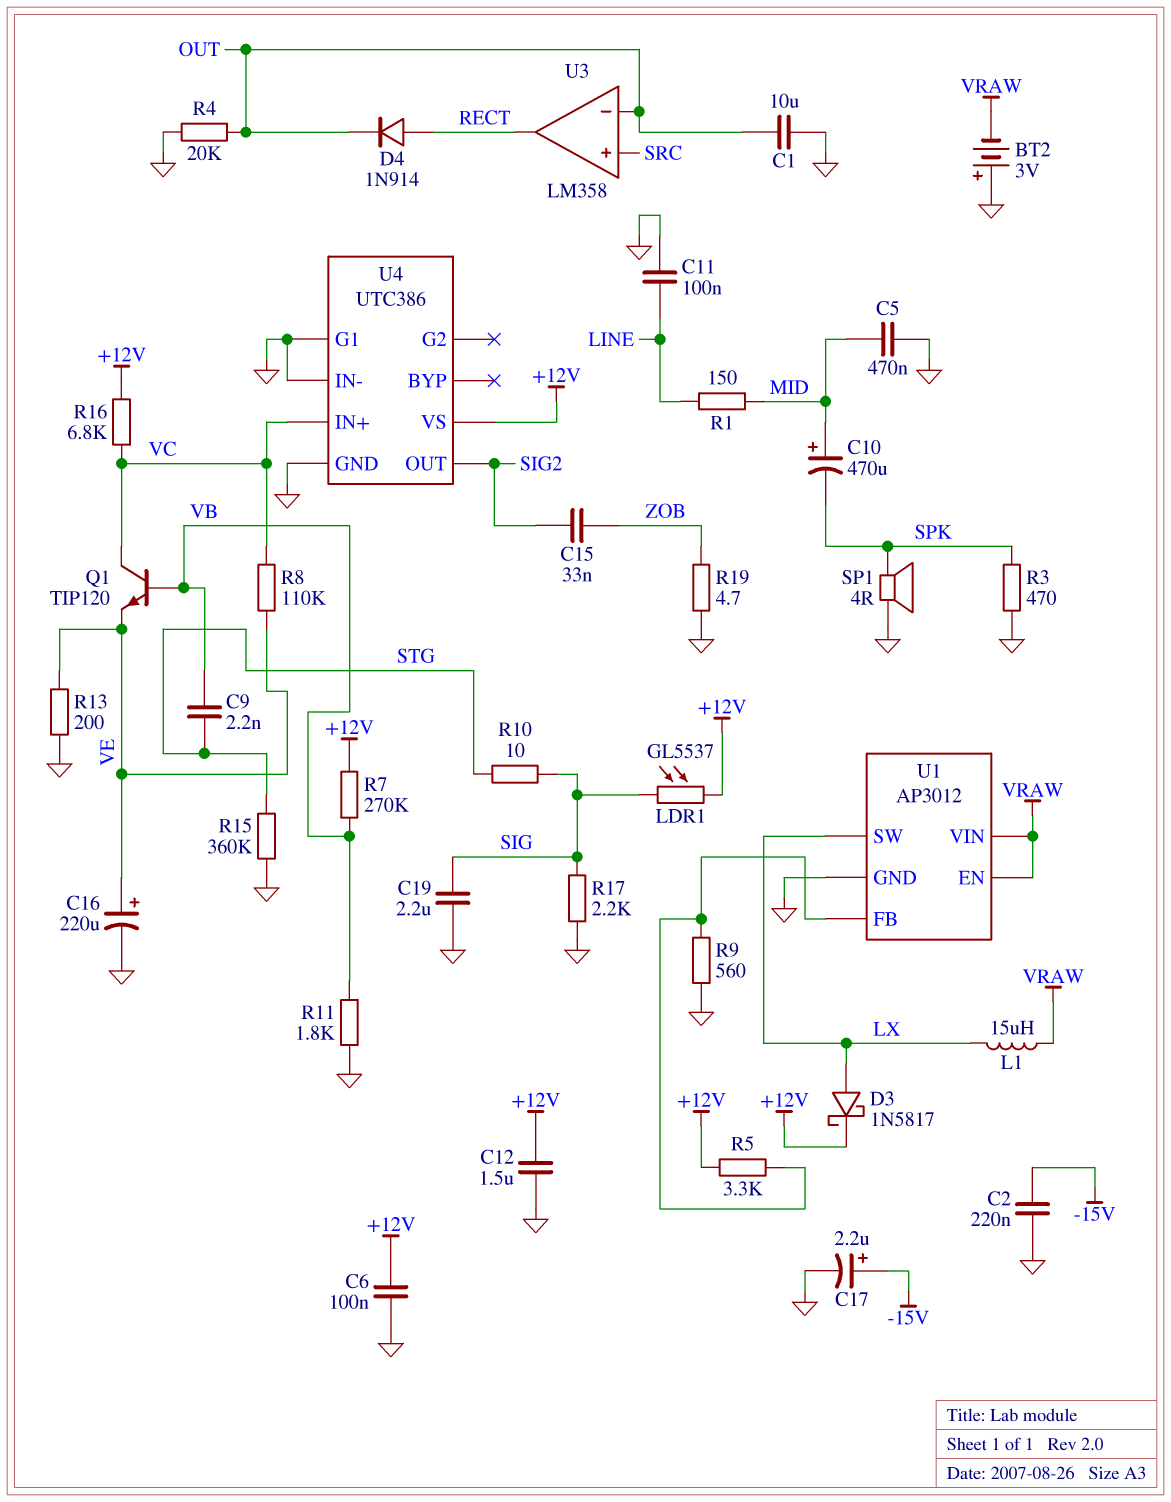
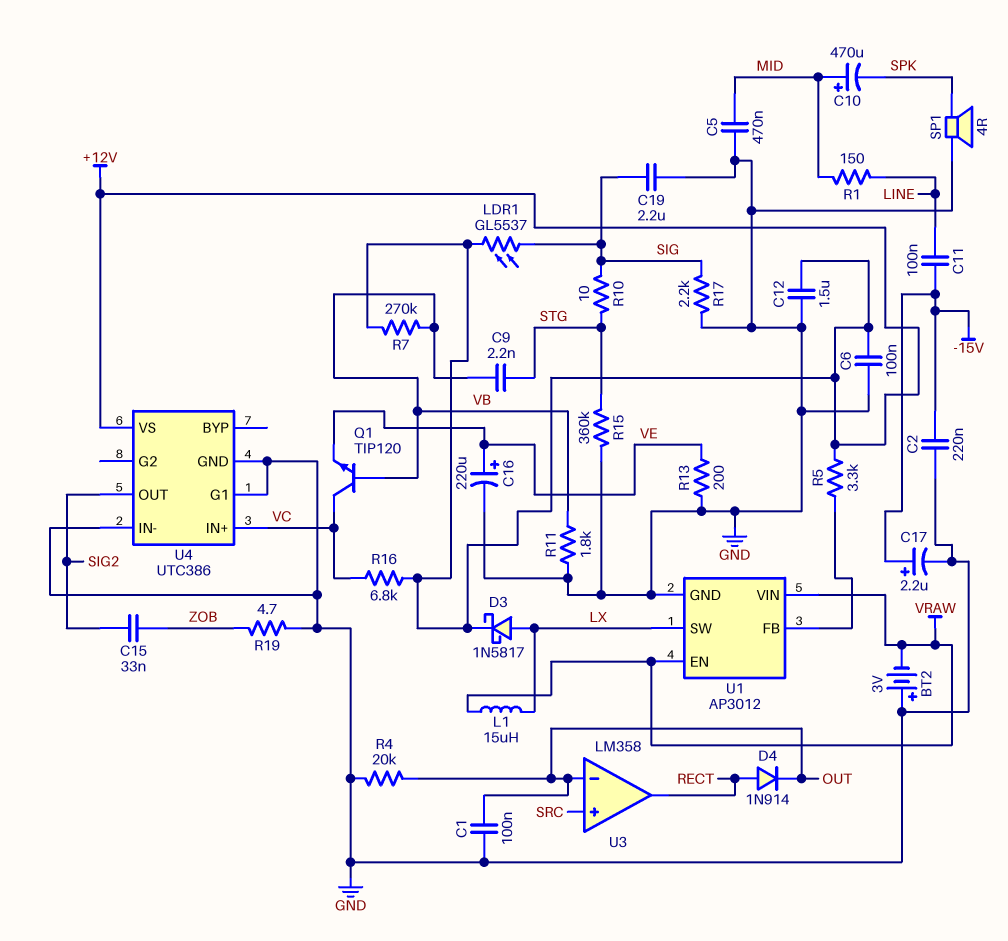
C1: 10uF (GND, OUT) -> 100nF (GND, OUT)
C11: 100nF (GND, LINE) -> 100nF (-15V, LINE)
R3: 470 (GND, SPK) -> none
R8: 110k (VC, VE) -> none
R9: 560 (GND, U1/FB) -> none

==

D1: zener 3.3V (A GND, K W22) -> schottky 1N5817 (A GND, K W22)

• _YOUR TASK_
The lines above starting at the one that contains "C1: 10uF (GND, OUT) -> 100nF (GND, OUT)" and ending at the one that contains "R9: 560 (GND, U1/FB) -> none" must be transcribed exactly, and no other lines may appear.

• _FINAL ANSWER_
C1: 10uF (GND, OUT) -> 100nF (GND, OUT)
C11: 100nF (GND, LINE) -> 100nF (-15V, LINE)
R3: 470 (GND, SPK) -> none
R8: 110k (VC, VE) -> none
R9: 560 (GND, U1/FB) -> none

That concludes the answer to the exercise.